Once you reach the line that holds "assiette [marron] (3rd" in the listing below, output it and every line after it through the line that holds "delete | sablier", word for word.

## PROVIDED INFORMATION:
=== Begin Enclosure ===

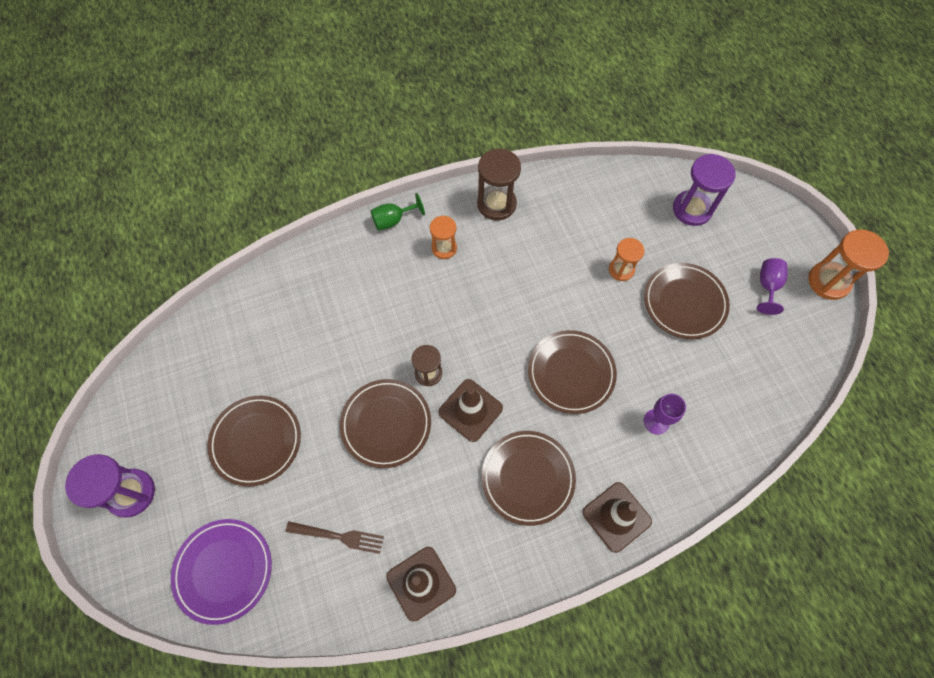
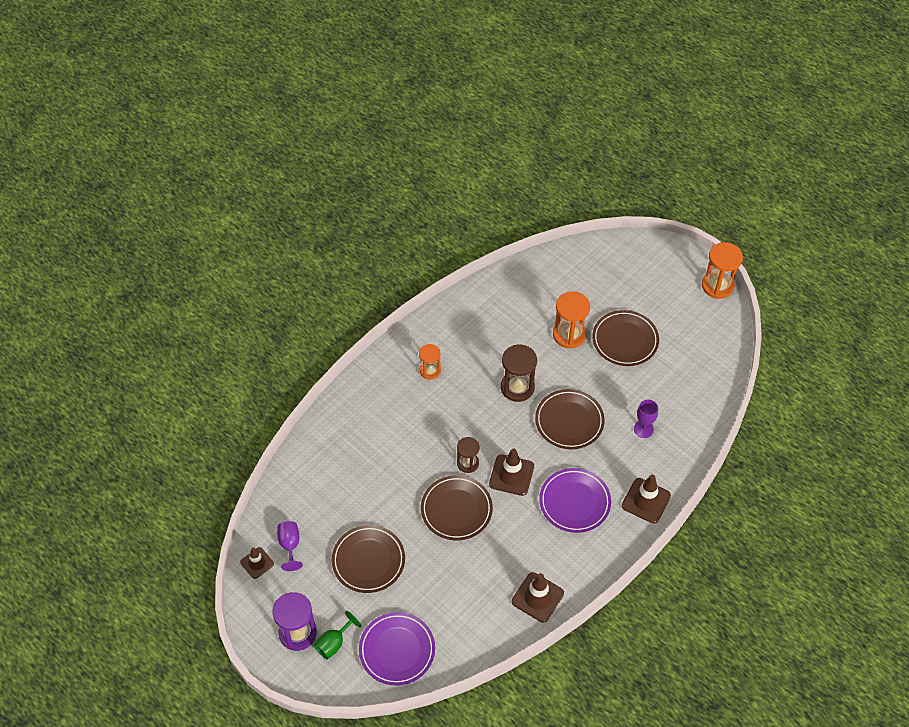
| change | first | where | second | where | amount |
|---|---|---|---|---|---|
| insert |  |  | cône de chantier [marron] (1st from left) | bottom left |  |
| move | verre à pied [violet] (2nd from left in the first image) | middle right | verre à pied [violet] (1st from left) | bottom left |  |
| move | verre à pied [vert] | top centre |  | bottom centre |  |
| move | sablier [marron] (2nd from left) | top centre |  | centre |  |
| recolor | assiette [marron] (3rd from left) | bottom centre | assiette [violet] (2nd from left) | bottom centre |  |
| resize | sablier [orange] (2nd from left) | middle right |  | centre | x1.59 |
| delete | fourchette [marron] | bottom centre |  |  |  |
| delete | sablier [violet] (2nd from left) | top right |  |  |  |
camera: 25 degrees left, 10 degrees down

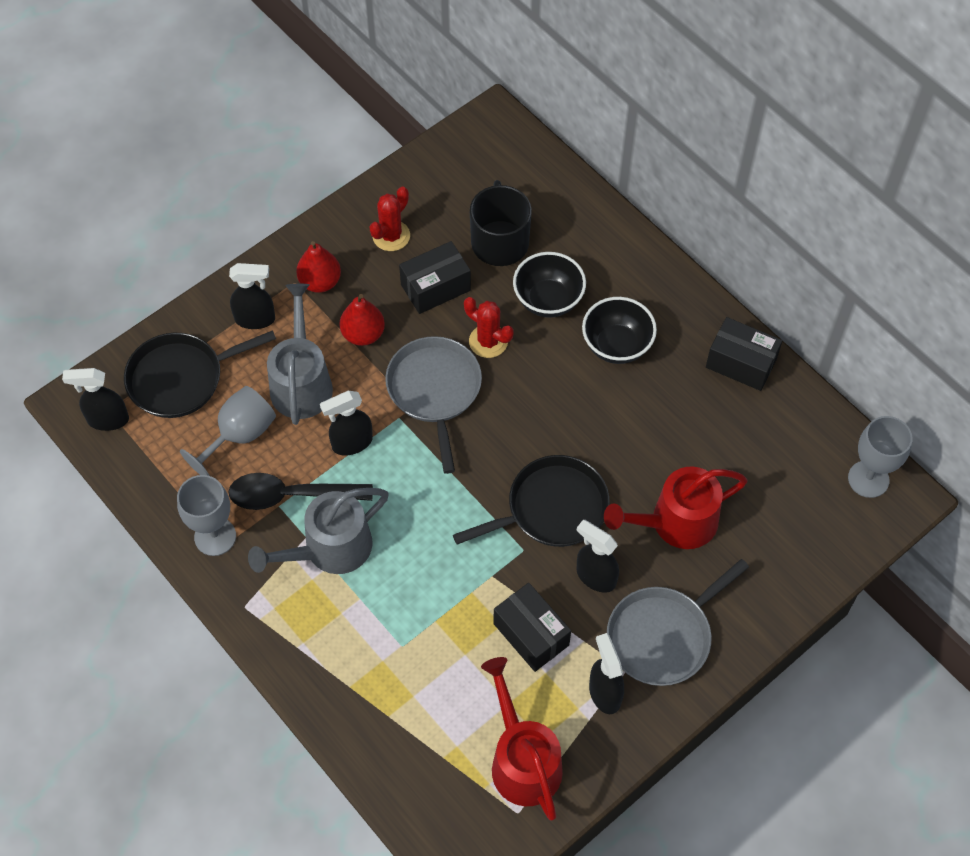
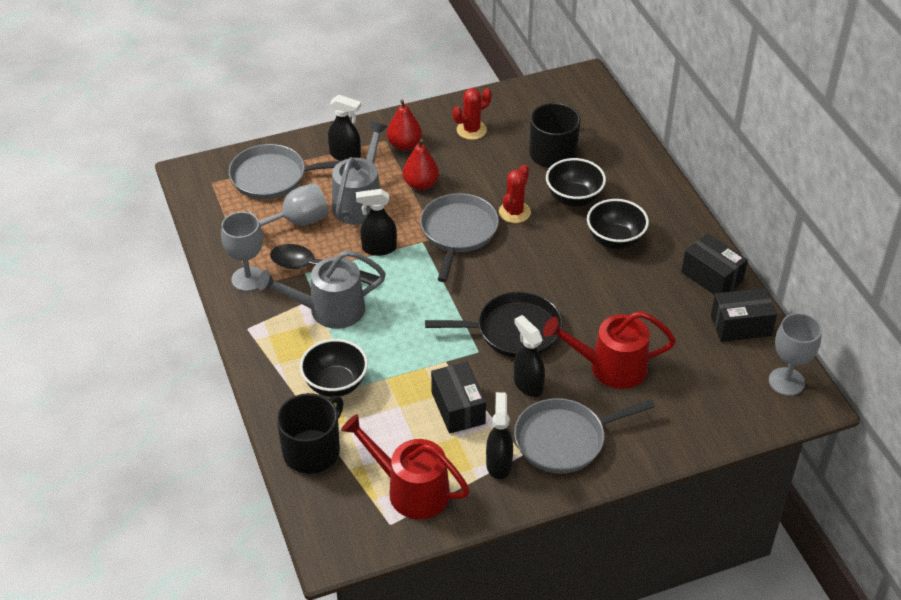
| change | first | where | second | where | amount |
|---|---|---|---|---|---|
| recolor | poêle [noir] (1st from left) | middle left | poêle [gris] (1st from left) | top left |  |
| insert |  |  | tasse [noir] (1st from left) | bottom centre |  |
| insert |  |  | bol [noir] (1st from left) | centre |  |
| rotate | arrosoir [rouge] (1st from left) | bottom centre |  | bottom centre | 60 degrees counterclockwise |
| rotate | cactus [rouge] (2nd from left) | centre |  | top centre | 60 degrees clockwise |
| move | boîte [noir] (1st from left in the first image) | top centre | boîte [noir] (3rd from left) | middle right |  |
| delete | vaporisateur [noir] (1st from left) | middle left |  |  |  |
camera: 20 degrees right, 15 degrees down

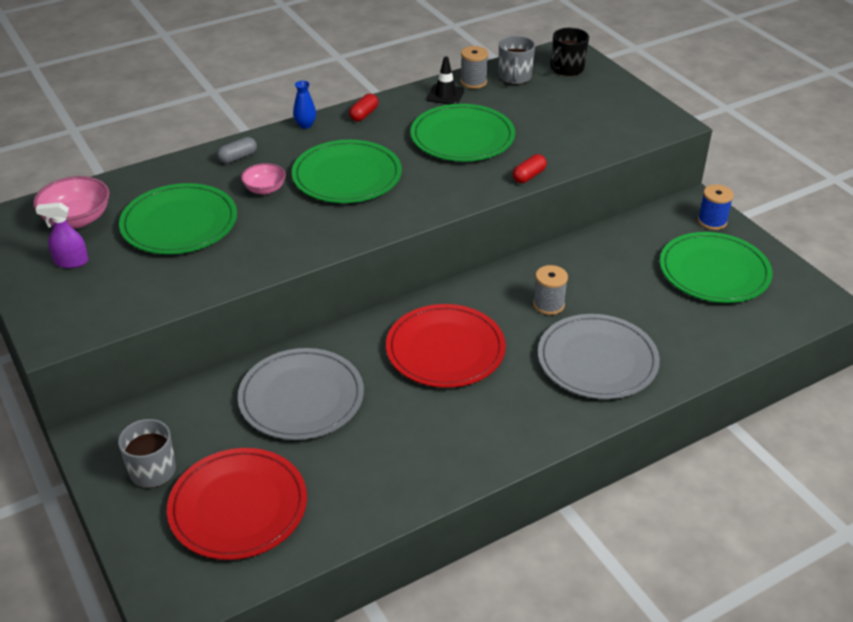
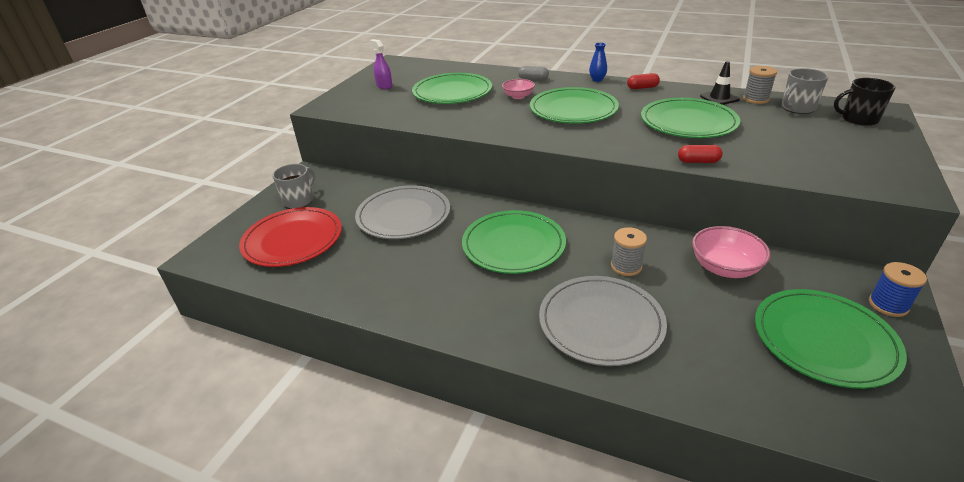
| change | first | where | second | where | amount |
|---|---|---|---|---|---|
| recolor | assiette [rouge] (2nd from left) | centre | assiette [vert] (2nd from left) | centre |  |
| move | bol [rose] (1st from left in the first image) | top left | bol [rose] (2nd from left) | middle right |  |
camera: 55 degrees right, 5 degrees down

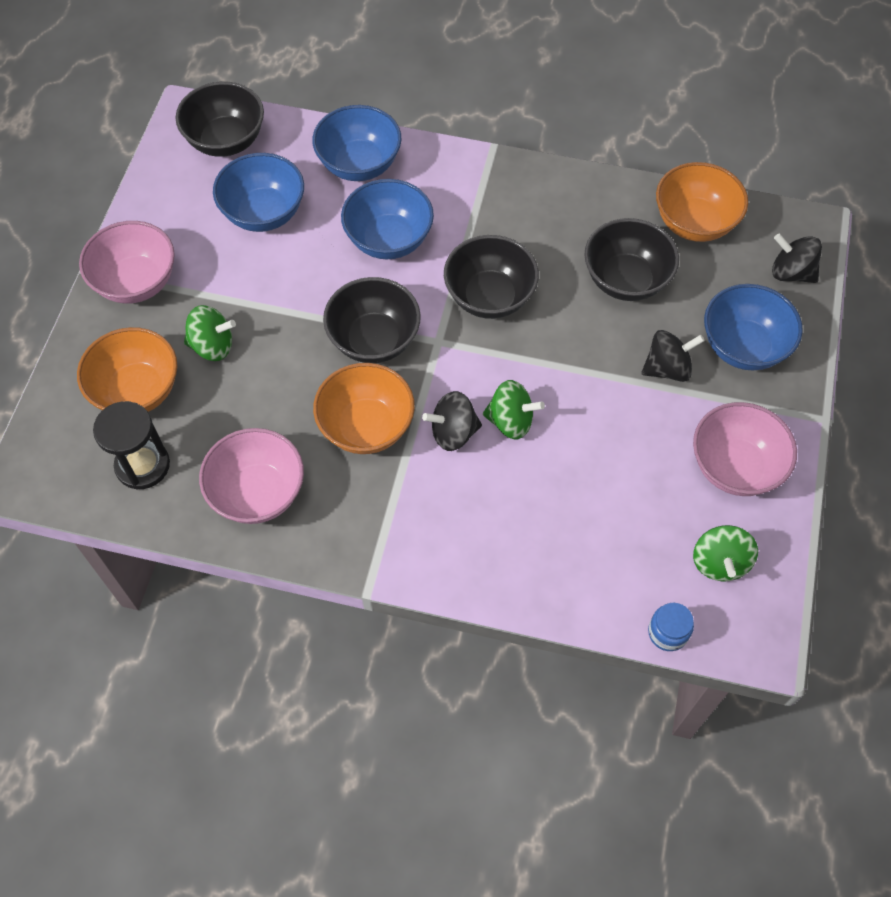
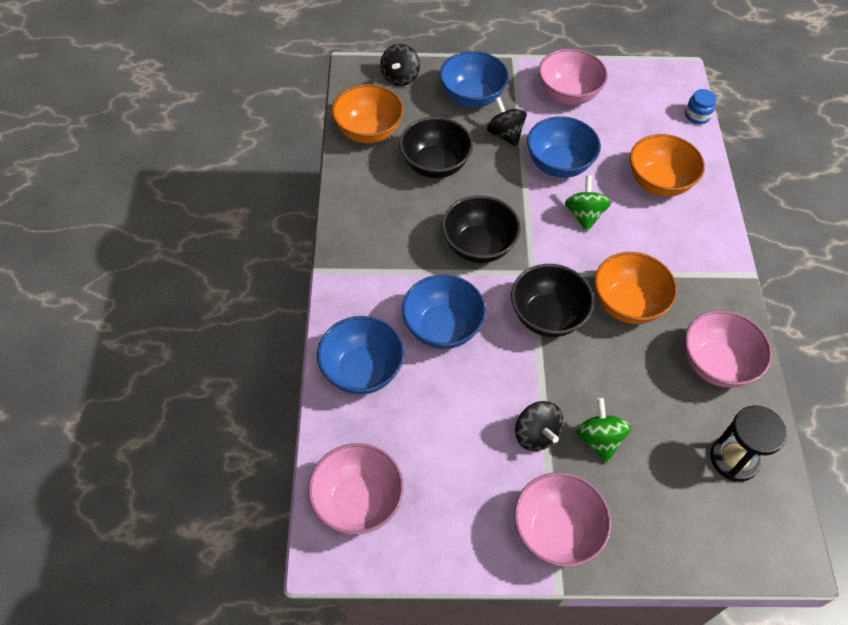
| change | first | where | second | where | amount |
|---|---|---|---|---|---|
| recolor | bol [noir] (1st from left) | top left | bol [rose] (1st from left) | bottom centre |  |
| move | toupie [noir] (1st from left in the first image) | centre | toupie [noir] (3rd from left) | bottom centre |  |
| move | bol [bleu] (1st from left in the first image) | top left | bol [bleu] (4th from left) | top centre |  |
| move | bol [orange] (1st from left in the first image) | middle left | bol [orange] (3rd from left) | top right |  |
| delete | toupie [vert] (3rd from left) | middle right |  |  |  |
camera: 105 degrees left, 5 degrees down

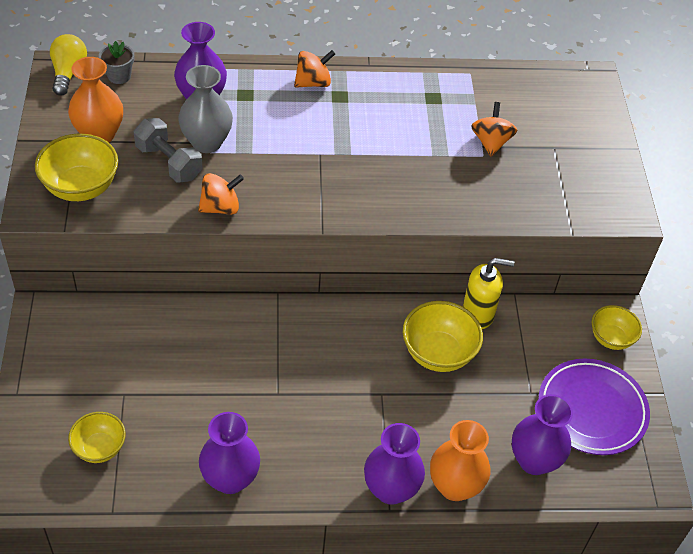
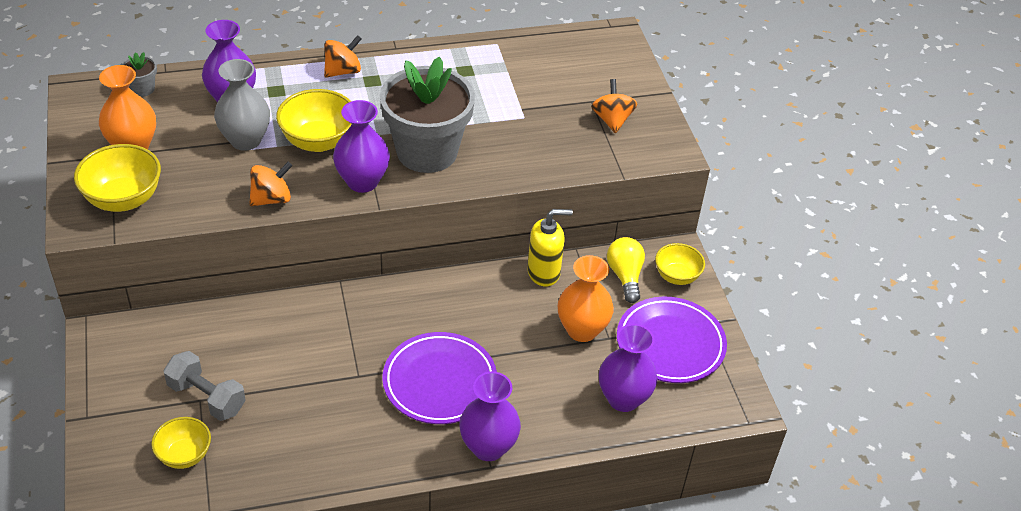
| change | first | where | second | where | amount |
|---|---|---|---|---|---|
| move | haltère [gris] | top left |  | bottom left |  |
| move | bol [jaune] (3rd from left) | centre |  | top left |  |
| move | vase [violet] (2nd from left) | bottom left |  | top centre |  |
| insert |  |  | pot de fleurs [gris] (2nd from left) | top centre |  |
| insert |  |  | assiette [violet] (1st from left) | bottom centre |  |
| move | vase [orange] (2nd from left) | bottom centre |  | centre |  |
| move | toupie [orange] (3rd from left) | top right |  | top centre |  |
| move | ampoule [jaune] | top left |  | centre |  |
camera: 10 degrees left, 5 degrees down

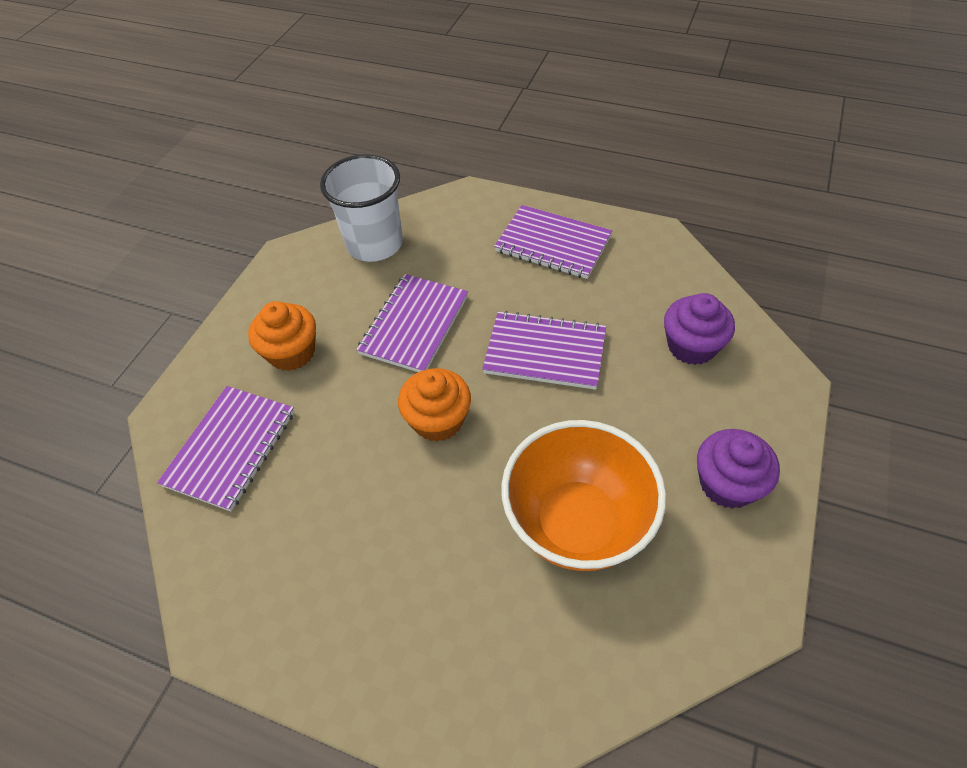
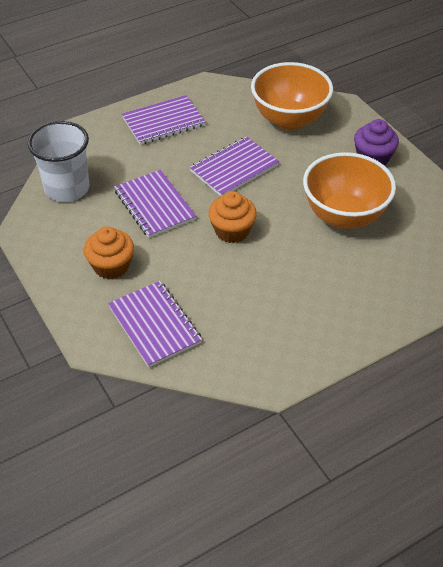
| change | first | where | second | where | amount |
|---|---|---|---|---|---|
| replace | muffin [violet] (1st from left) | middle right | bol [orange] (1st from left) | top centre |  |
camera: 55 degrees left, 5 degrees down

=== End Enclosure ===

## EXPECTED ANSWER:
| recolor | assiette [marron] (3rd from left) | bottom centre | assiette [violet] (2nd from left) | bottom centre |  |
| resize | sablier [orange] (2nd from left) | middle right |  | centre | x1.59 |
| delete | fourchette [marron] | bottom centre |  |  |  |
| delete | sablier [violet] (2nd from left) | top right |  |  |  |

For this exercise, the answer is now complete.